Transcribe word for word the lines below from the line with "DIGITS3: TM1650 -> TM1637" through the line with "TEMP pin GND: VIN -> GND", ends included.

§ DATA FOR THIS TASK:
= Beginning of Section =

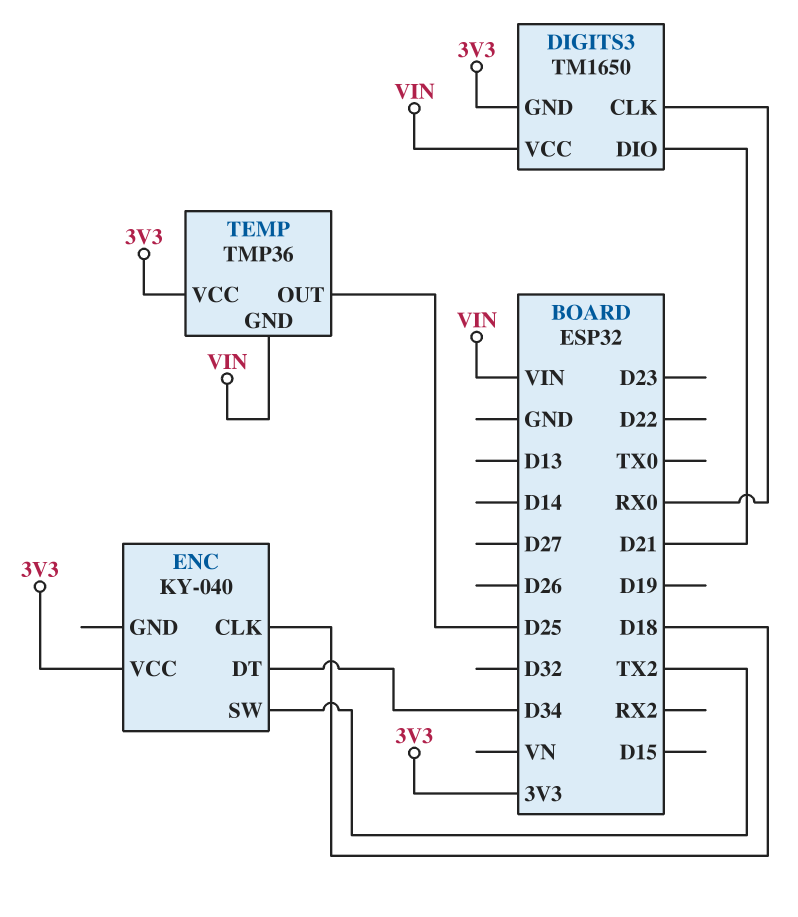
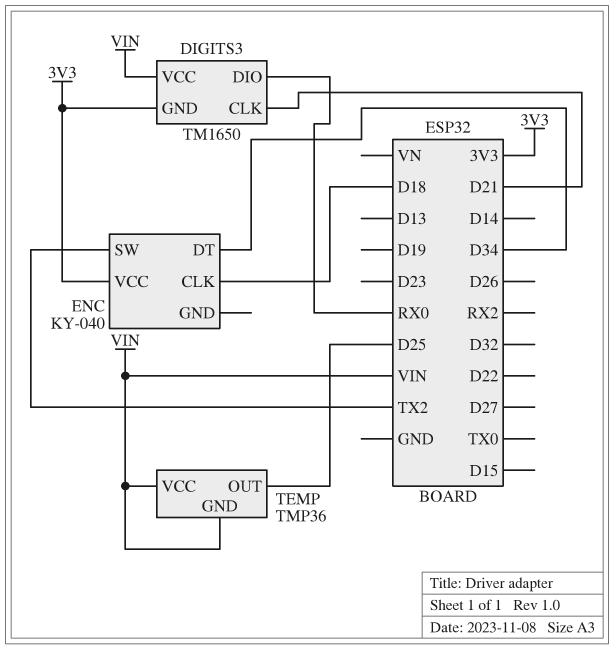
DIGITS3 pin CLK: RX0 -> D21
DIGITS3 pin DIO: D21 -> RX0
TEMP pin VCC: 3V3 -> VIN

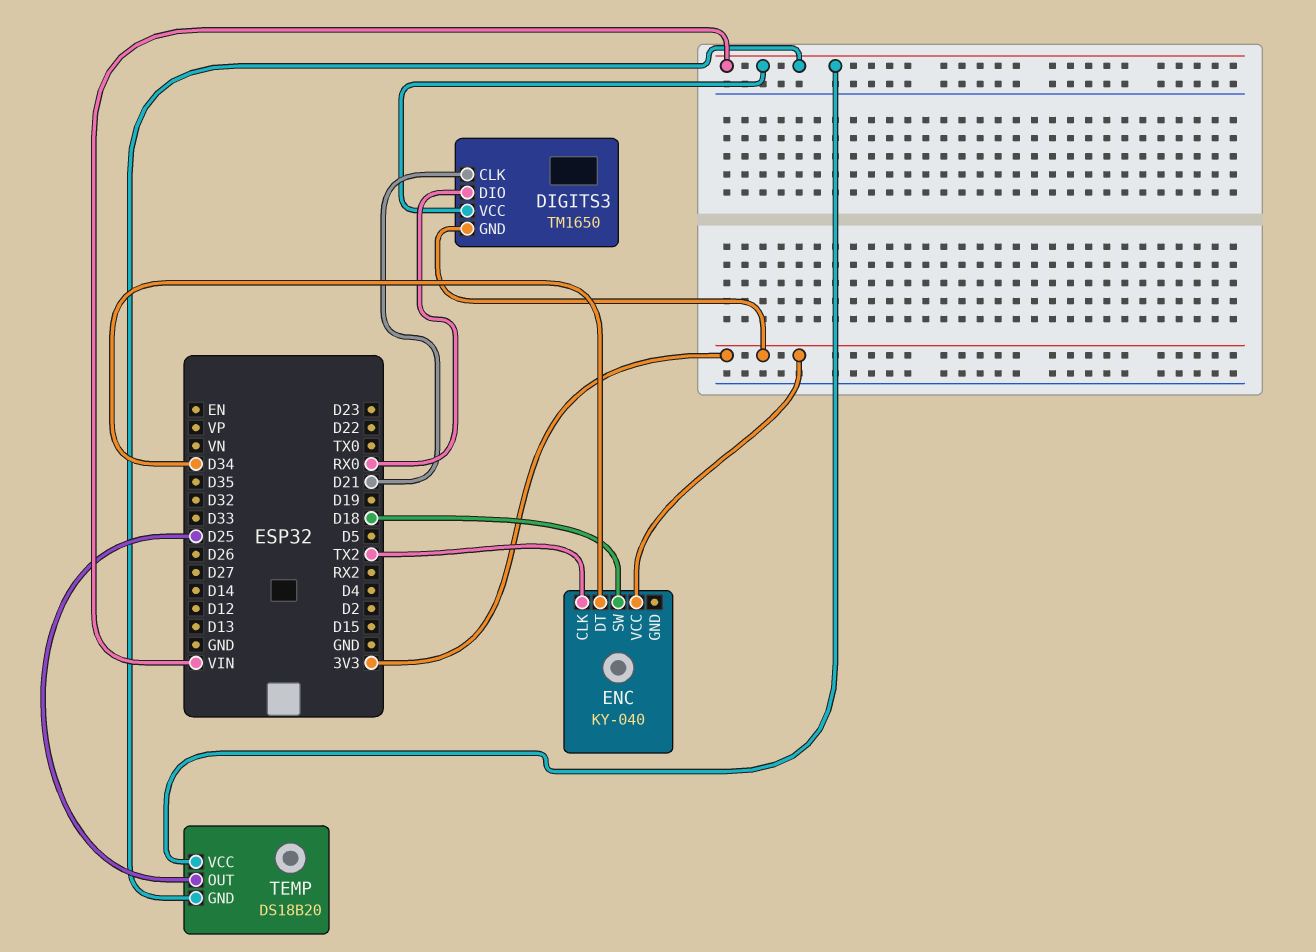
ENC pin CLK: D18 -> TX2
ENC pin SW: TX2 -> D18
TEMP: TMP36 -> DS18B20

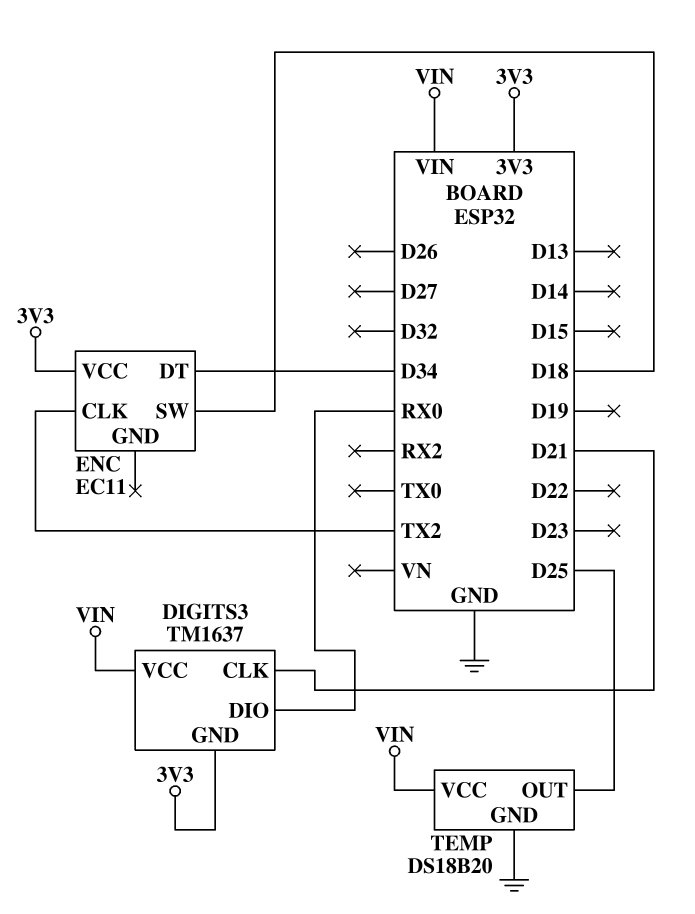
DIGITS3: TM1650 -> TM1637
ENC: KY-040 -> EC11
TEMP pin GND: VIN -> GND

= End of Section =
= Beginning of Section =

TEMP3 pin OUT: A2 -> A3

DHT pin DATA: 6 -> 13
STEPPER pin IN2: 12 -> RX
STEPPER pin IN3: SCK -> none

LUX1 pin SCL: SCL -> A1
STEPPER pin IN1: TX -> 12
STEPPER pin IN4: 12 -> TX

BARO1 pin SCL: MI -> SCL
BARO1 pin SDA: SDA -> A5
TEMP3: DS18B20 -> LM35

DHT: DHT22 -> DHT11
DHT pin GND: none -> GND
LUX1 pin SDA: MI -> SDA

= End of Section =

§ FINISHED EXERCISE:
DIGITS3: TM1650 -> TM1637
ENC: KY-040 -> EC11
TEMP pin GND: VIN -> GND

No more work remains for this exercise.